### RECORD SET
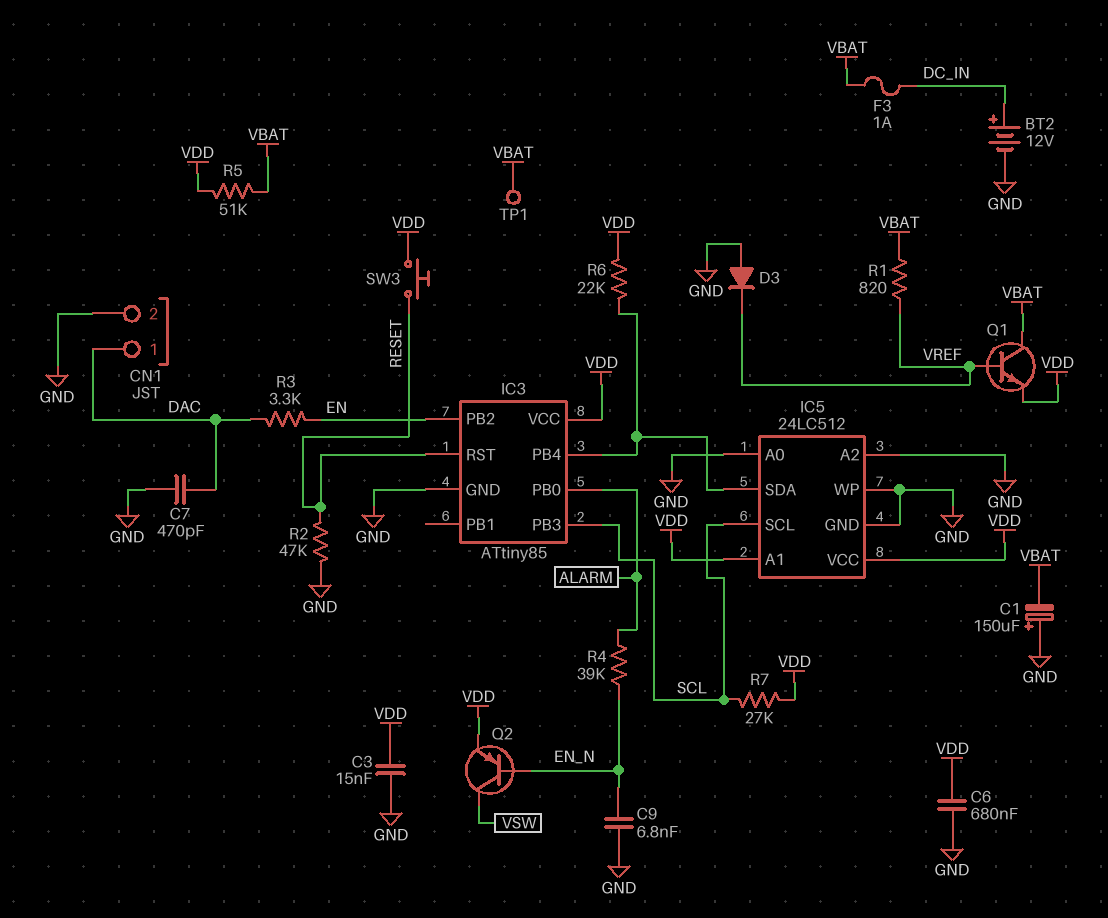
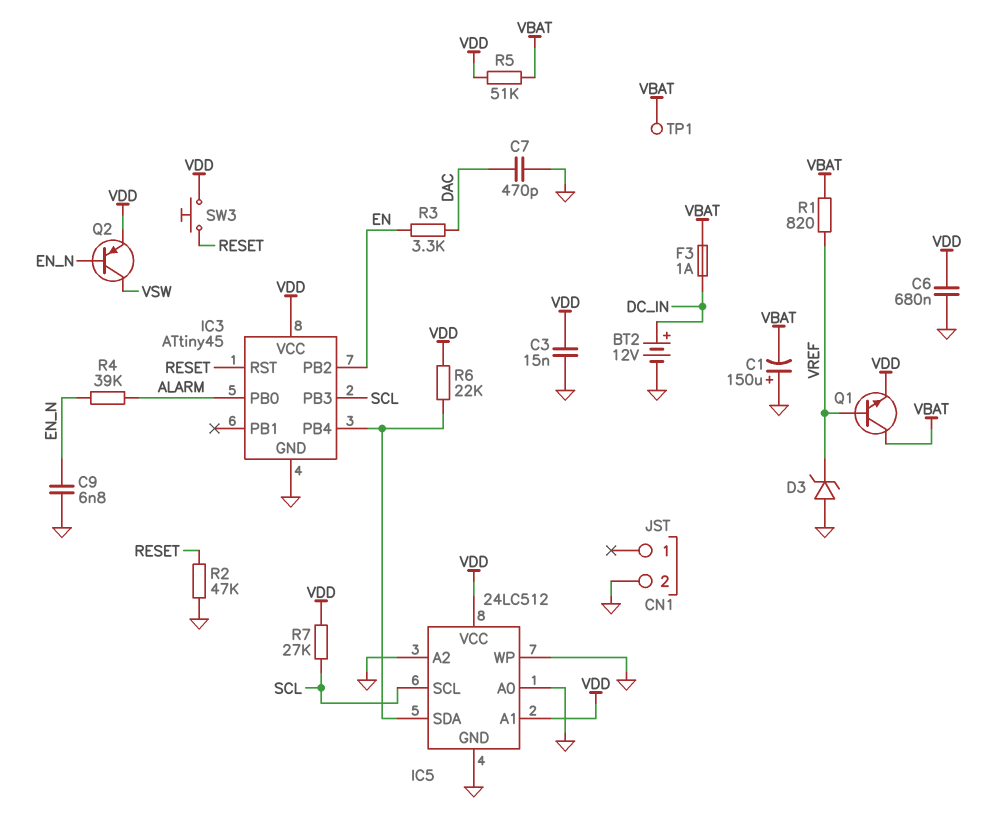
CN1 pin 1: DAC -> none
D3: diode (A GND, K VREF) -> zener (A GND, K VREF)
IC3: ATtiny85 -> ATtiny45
* * *
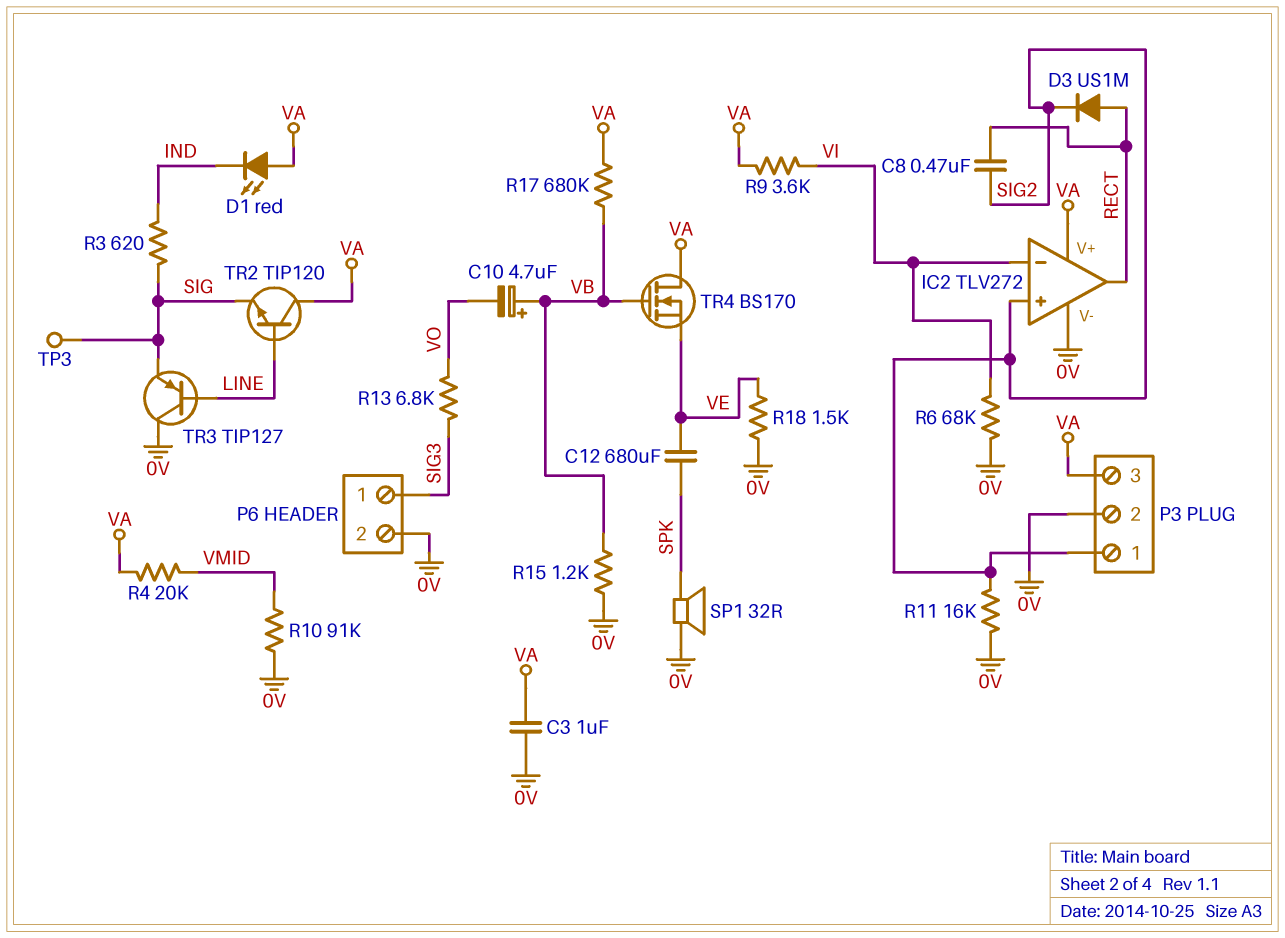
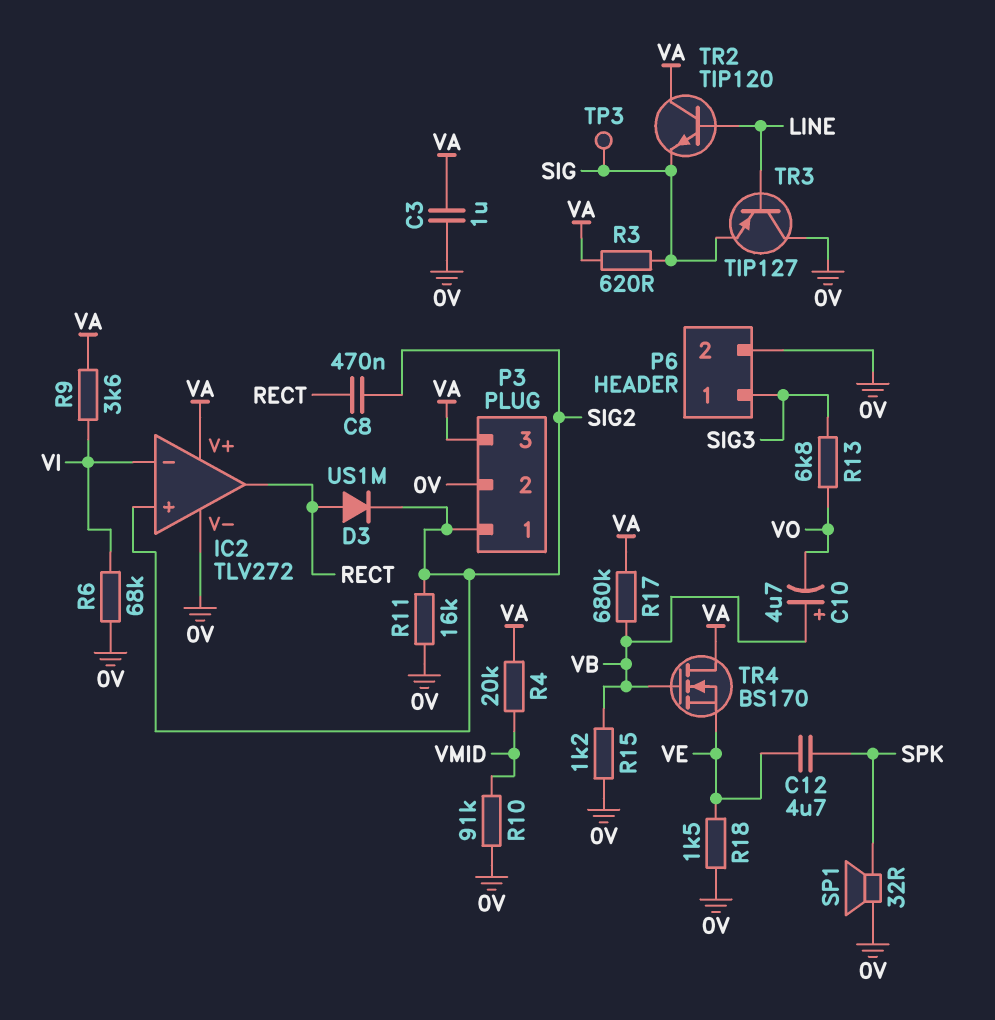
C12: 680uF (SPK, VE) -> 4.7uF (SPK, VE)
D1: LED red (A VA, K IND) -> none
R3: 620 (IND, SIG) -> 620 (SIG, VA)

### TASK
Within the data above, determine the number of lines that contain the word "none"; write only that number.

### TASK SOLUTION
2